Problem statement: Set down every line from the one with "rotate: trophy in" to the end of the entries, both ends included, exactly as it reads and without pictures.

-*-

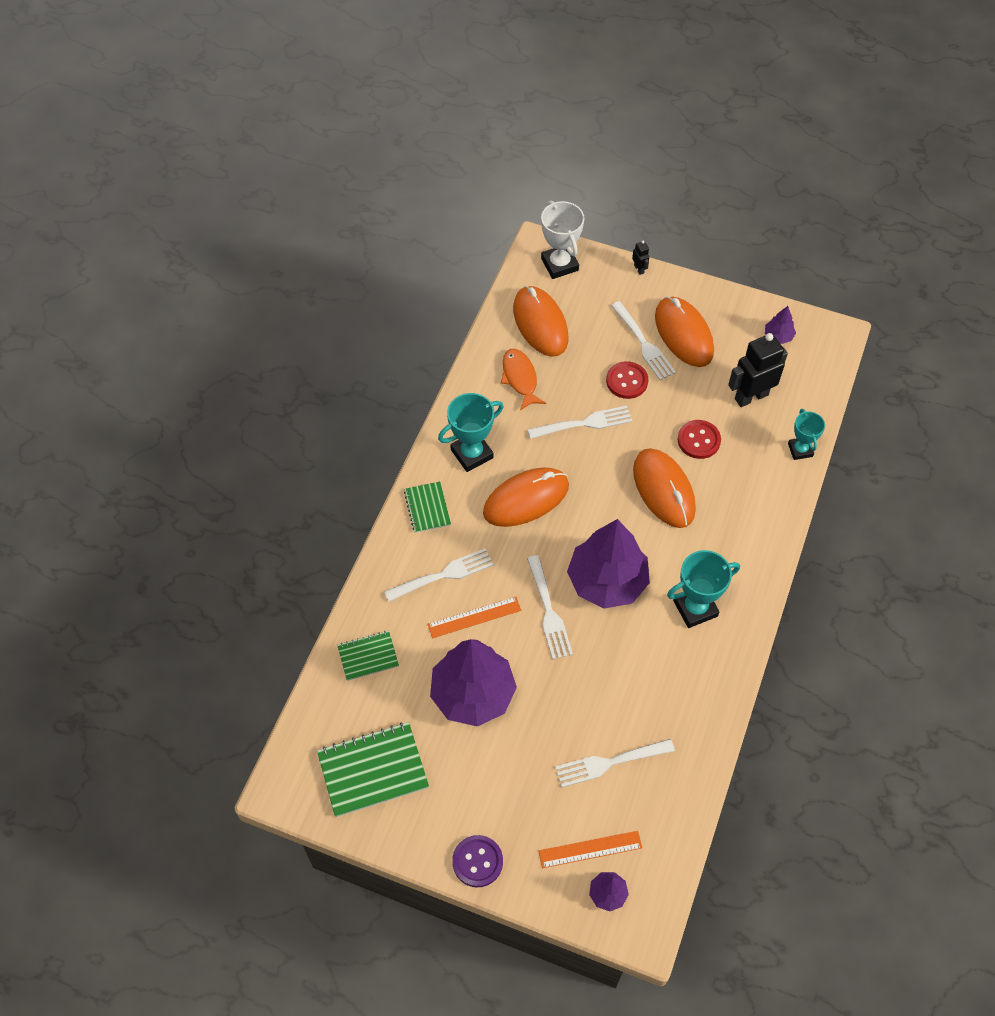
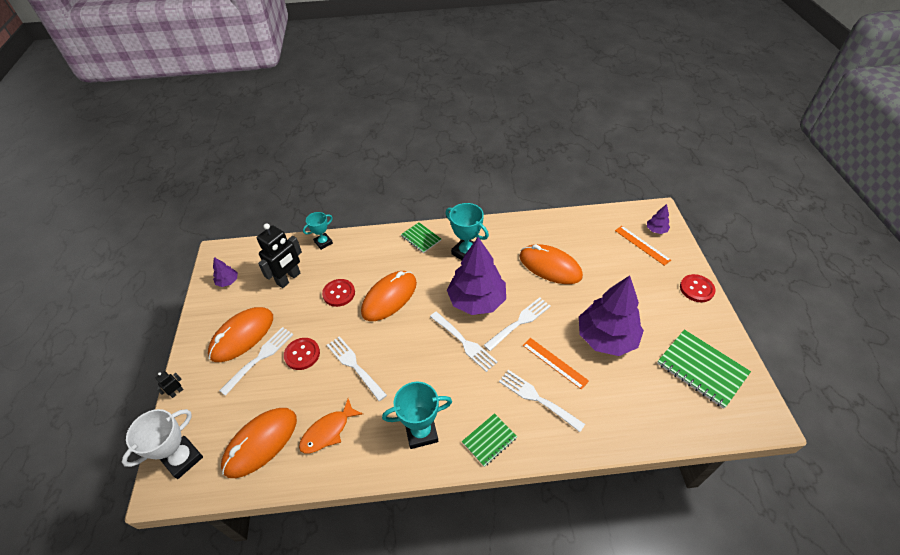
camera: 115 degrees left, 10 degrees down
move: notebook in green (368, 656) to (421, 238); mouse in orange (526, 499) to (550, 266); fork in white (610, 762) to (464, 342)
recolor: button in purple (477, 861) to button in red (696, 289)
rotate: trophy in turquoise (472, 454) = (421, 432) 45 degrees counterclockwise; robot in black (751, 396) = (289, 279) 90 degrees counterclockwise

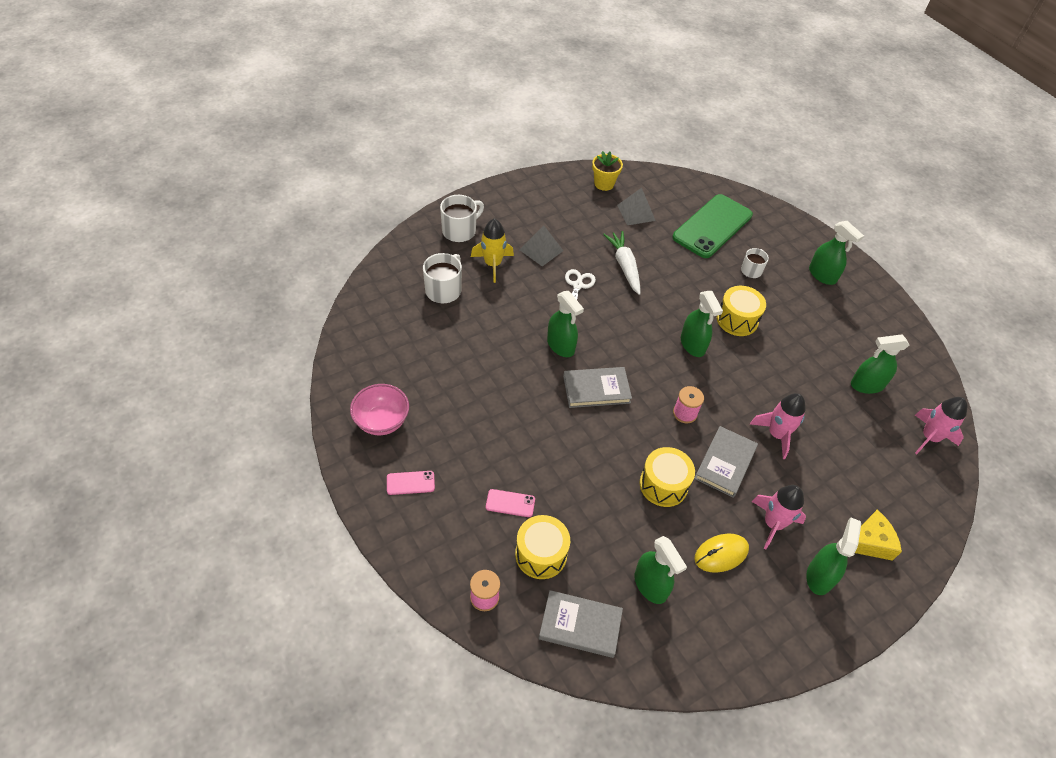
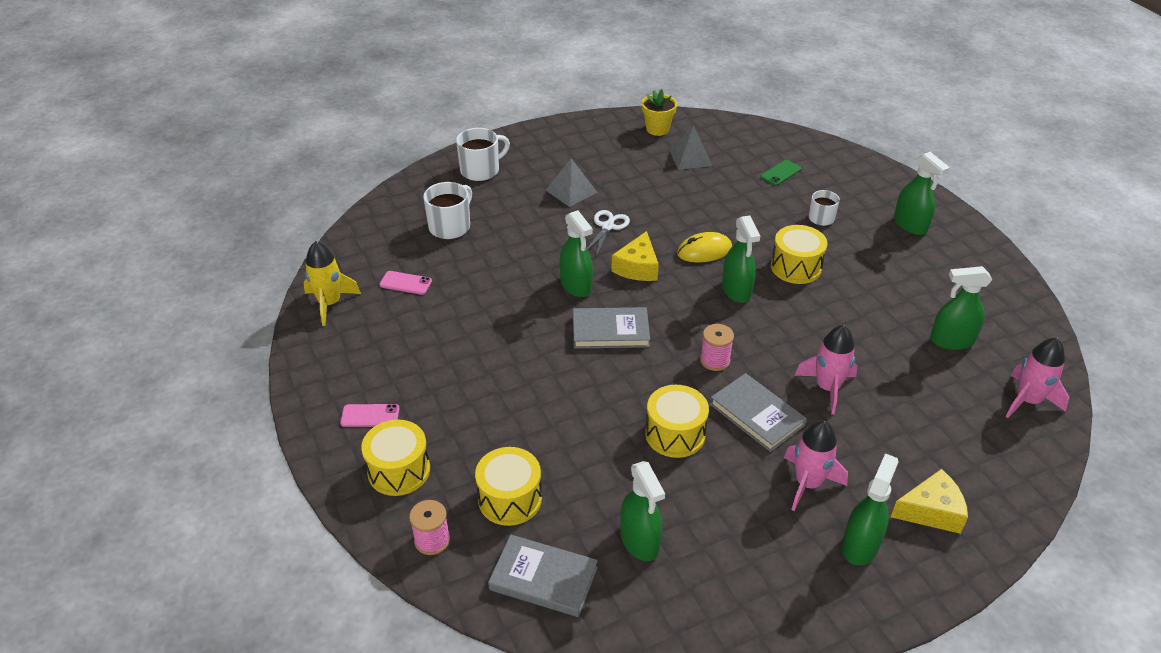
camera: 10 degrees right, 10 degrees down
delete: bowl in pink (382, 421); carrot in white (624, 266)
insert: drum in yellow (399, 470); cheese in yellow (637, 267)
move: rocket in yellow (493, 264) to (330, 303); phone in pink (510, 503) to (405, 283); mouse in yellow (721, 554) to (704, 251)
rotate: book in grey (725, 463) = (756, 415) 75 degrees counterclockwise
resize: phone in green (712, 226) = (780, 173) x0.41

-*-

Exercise output:
rotate: trophy in turquoise (472, 454) = (421, 432) 45 degrees counterclockwise; robot in black (751, 396) = (289, 279) 90 degrees counterclockwise

camera: 10 degrees right, 10 degrees down
delete: bowl in pink (382, 421); carrot in white (624, 266)
insert: drum in yellow (399, 470); cheese in yellow (637, 267)
move: rocket in yellow (493, 264) to (330, 303); phone in pink (510, 503) to (405, 283); mouse in yellow (721, 554) to (704, 251)
rotate: book in grey (725, 463) = (756, 415) 75 degrees counterclockwise
resize: phone in green (712, 226) = (780, 173) x0.41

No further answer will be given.